> [Record excerpts]:
╔══
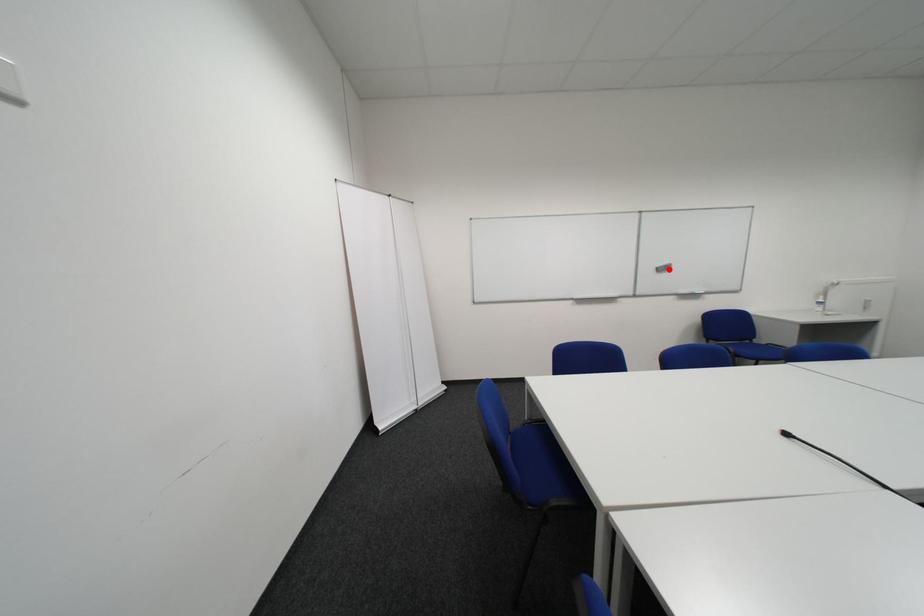
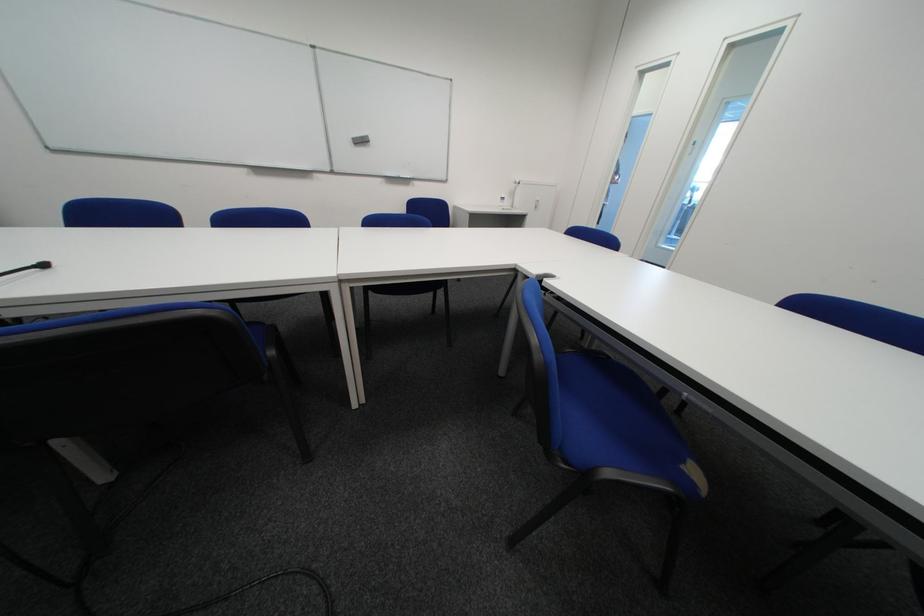
Find the pixel in the second image that matches the highlighted location in the first image.

(365, 140)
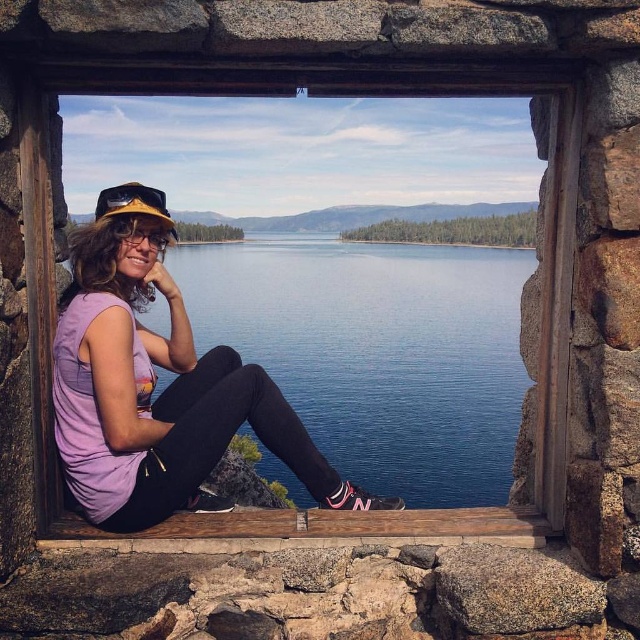
Based on the scene described, which object occupies a greater area within the frame between the blue water at center and the wooden at center?

The blue water at center is larger in size than the wooden at center, so it occupies a greater area within the frame.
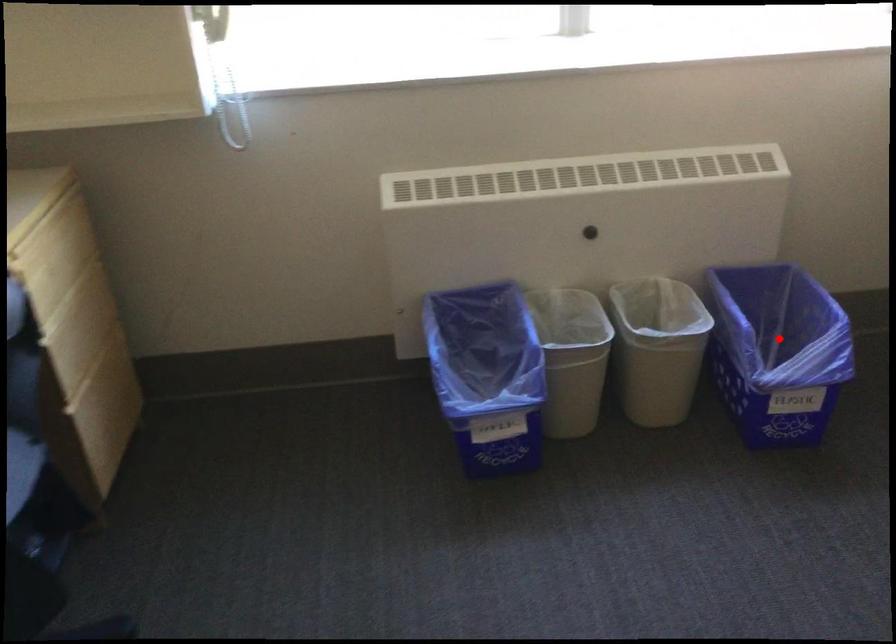
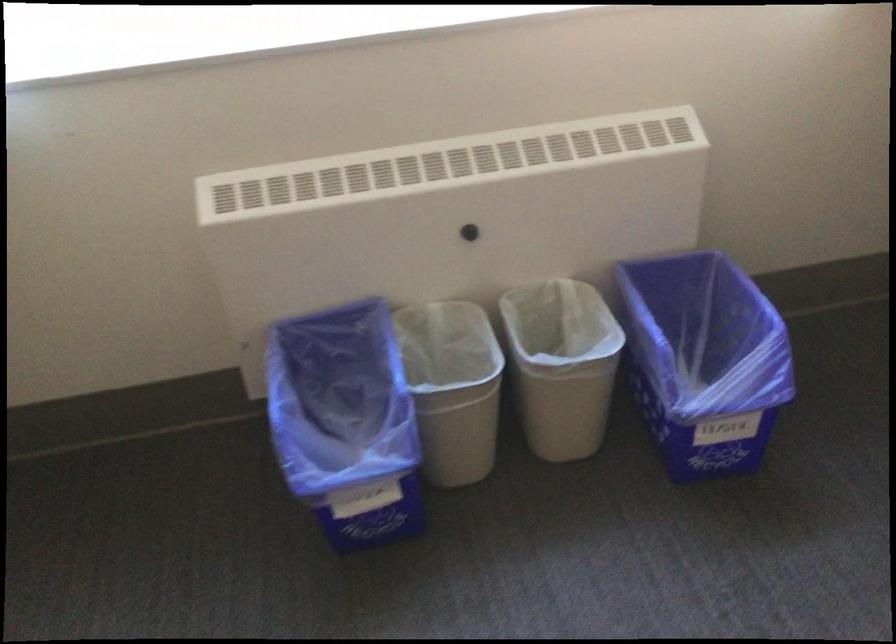
Question: I am providing you with two images of the same scene from different viewpoints. A red point is shown in image1. For the corresponding object point in image2, is it positioned nearer or farther from the camera?

Choices:
 (A) Nearer
 (B) Farther

Answer: (A)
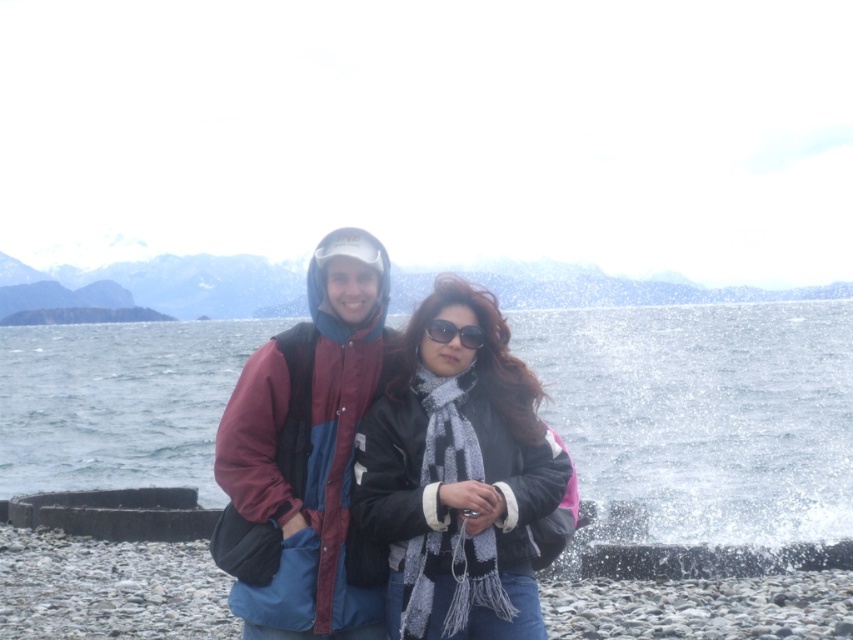
Question: Does clear water at center have a greater width compared to maroon and blue jacket at center?

Choices:
 (A) no
 (B) yes

Answer: (B)

Question: Is maroon and blue jacket at center smaller than black plastic sunglasses at center?

Choices:
 (A) yes
 (B) no

Answer: (B)

Question: Which object appears farthest from the camera in this image?

Choices:
 (A) clear water at center
 (B) black plastic sunglasses at center
 (C) black matte jacket at center

Answer: (A)

Question: Which object appears closest to the camera in this image?

Choices:
 (A) black matte jacket at center
 (B) clear water at center
 (C) black plastic sunglasses at center

Answer: (A)

Question: Which point is farther to the camera?

Choices:
 (A) black plastic sunglasses at center
 (B) maroon and blue jacket at center
 (C) black matte jacket at center
 (D) clear water at center

Answer: (D)

Question: Does black matte jacket at center lie behind black plastic sunglasses at center?

Choices:
 (A) yes
 (B) no

Answer: (B)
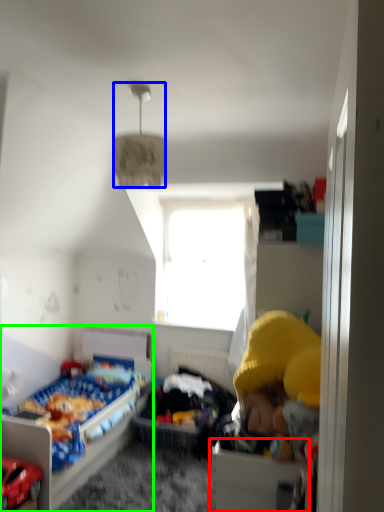
Question: Which object is the closest to the drawer (highlighted by a red box)? Choose among these: lamp (highlighted by a blue box) or bed (highlighted by a green box).

Choices:
 (A) lamp
 (B) bed

Answer: (A)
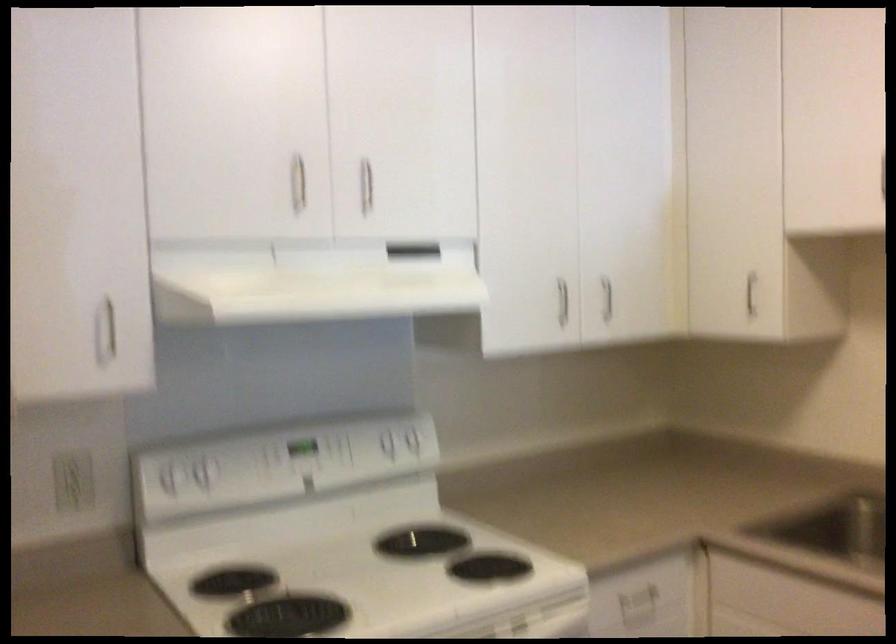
╚══
> [Task statement]:
Reproduce all of the records above word for word, omitting the pictures.

> [Exercise solution]:
Find the pixel in the second image that matches the highlighted location in the first image.

(365, 140)
Based on the scene described, which object occupies a greater area within the frame between the blue water at center and the wooden at center?

The blue water at center is larger in size than the wooden at center, so it occupies a greater area within the frame.
Question: I am providing you with two images of the same scene from different viewpoints. A red point is shown in image1. For the corresponding object point in image2, is it positioned nearer or farther from the camera?

Choices:
 (A) Nearer
 (B) Farther

Answer: (A)
Question: Does clear water at center have a greater width compared to maroon and blue jacket at center?

Choices:
 (A) no
 (B) yes

Answer: (B)

Question: Is maroon and blue jacket at center smaller than black plastic sunglasses at center?

Choices:
 (A) yes
 (B) no

Answer: (B)

Question: Which object appears farthest from the camera in this image?

Choices:
 (A) clear water at center
 (B) black plastic sunglasses at center
 (C) black matte jacket at center

Answer: (A)

Question: Which object appears closest to the camera in this image?

Choices:
 (A) black matte jacket at center
 (B) clear water at center
 (C) black plastic sunglasses at center

Answer: (A)

Question: Which point is farther to the camera?

Choices:
 (A) black plastic sunglasses at center
 (B) maroon and blue jacket at center
 (C) black matte jacket at center
 (D) clear water at center

Answer: (D)

Question: Does black matte jacket at center lie behind black plastic sunglasses at center?

Choices:
 (A) yes
 (B) no

Answer: (B)
Question: Which object is the closest to the drawer (highlighted by a red box)? Choose among these: lamp (highlighted by a blue box) or bed (highlighted by a green box).

Choices:
 (A) lamp
 (B) bed

Answer: (A)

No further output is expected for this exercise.